THE TASK => In the entries below, find the line containing "The size of the yellow" and the line containing "The second view gained the ebony". Copy those two lines and everything between them exactly, and only that.

RAW DATA =>
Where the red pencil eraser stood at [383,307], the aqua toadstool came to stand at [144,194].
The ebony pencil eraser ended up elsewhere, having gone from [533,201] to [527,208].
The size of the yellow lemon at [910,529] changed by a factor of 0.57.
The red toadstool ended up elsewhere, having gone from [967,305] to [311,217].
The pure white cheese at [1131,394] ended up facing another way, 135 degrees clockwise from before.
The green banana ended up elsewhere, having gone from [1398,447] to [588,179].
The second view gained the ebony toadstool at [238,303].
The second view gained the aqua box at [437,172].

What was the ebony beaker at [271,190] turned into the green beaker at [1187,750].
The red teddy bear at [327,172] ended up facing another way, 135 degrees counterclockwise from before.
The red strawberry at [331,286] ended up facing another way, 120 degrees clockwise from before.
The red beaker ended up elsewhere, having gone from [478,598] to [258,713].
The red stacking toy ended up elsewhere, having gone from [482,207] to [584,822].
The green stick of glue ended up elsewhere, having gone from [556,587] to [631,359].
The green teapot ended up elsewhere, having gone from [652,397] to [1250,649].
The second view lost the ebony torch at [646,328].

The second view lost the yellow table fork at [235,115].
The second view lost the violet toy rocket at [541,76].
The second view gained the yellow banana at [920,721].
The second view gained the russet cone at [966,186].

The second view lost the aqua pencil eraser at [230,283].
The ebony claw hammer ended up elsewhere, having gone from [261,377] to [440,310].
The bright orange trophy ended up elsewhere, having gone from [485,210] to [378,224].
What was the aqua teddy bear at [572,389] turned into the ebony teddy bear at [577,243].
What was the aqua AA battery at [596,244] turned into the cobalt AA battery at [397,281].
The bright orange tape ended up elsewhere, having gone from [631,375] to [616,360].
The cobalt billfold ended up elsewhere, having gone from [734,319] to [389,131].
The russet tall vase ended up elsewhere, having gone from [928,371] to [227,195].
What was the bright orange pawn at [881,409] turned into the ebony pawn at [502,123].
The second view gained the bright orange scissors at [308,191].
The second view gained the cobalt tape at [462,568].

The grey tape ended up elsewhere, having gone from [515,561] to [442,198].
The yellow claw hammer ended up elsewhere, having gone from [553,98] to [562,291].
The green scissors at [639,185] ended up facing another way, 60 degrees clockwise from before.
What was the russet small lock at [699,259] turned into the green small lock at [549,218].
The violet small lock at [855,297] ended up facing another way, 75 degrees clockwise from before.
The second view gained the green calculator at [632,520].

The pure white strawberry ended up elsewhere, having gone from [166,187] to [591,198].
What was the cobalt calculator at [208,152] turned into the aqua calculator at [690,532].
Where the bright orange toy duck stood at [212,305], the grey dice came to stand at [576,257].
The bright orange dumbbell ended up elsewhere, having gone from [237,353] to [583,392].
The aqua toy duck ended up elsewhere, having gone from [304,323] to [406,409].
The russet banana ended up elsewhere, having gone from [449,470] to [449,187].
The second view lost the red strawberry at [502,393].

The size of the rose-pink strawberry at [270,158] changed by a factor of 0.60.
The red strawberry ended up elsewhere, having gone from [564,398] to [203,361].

COMPLETED EXERCISE =>
The size of the yellow lemon at [910,529] changed by a factor of 0.57.
The red toadstool ended up elsewhere, having gone from [967,305] to [311,217].
The pure white cheese at [1131,394] ended up facing another way, 135 degrees clockwise from before.
The green banana ended up elsewhere, having gone from [1398,447] to [588,179].
The second view gained the ebony toadstool at [238,303].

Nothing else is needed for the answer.